[Assignment] Among the lines below, copy exactly those from the one with "russet spaceship (no." through the one with "white spaceship (no.", counting both ends.

[Data to process]

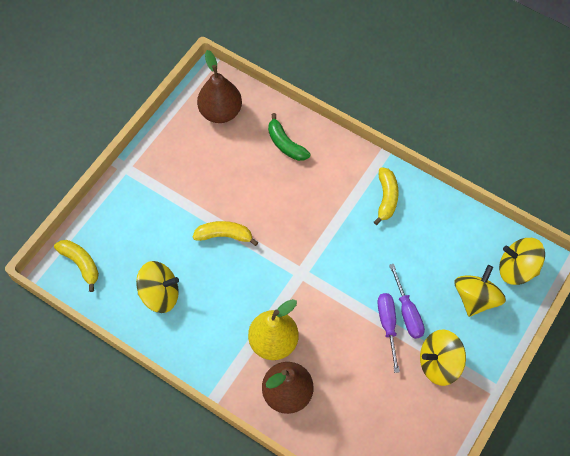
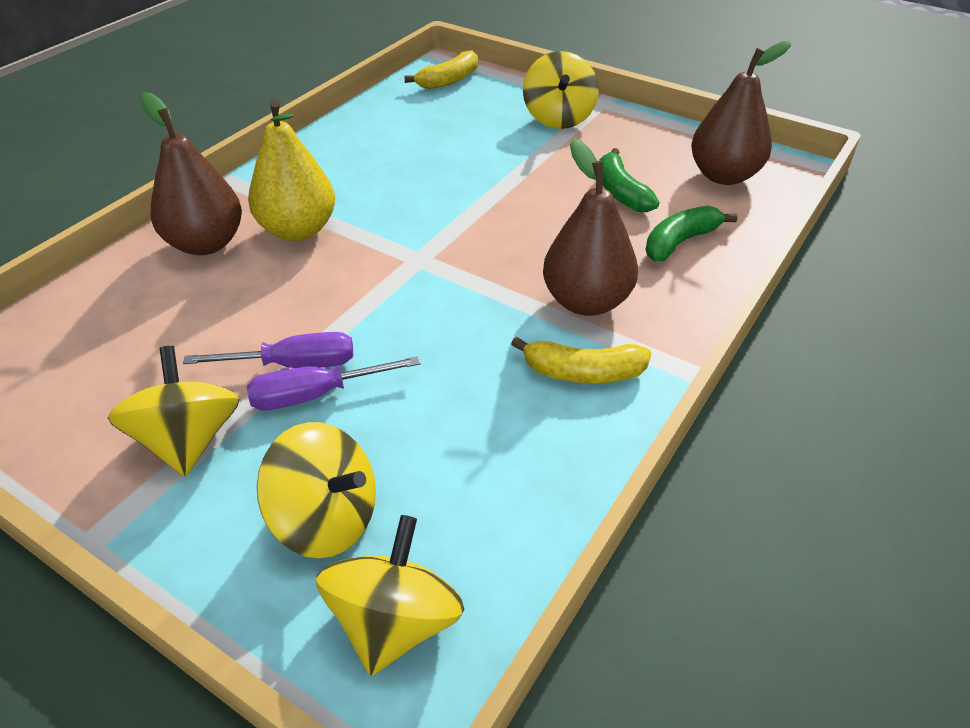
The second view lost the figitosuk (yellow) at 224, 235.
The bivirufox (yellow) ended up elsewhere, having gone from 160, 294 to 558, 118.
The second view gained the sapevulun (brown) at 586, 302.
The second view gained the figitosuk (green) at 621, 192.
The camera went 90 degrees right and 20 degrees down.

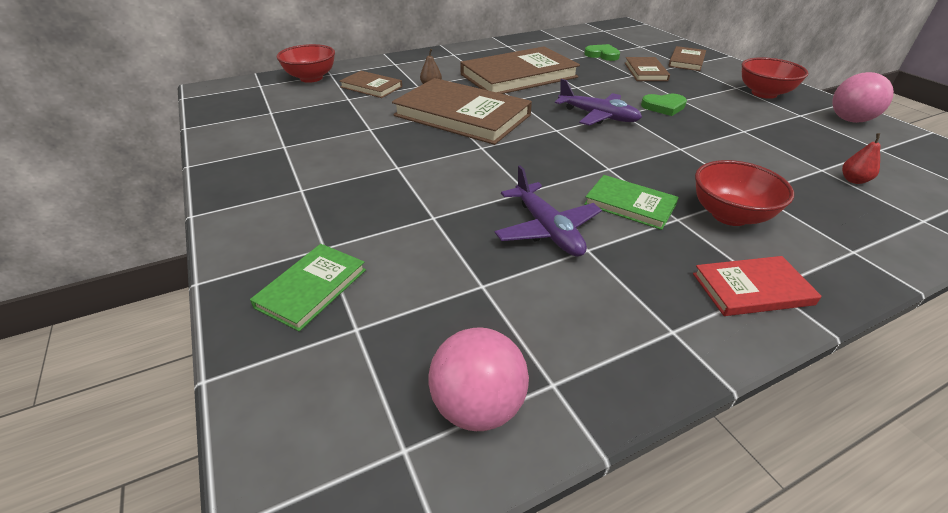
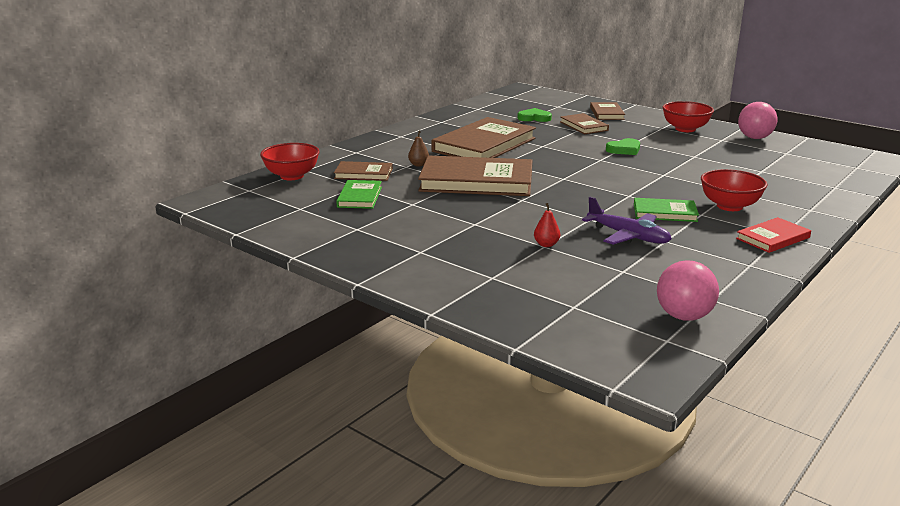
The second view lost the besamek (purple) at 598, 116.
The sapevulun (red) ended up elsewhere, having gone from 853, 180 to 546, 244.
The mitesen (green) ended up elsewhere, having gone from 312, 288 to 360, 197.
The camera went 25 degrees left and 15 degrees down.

---

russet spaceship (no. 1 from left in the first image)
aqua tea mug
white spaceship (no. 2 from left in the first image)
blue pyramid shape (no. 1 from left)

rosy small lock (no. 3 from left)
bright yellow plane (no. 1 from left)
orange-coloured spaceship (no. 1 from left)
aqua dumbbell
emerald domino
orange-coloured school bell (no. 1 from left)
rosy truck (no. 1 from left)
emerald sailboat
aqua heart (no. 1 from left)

[Response to the exercise]
russet spaceship (no. 1 from left in the first image)
aqua tea mug
white spaceship (no. 2 from left in the first image)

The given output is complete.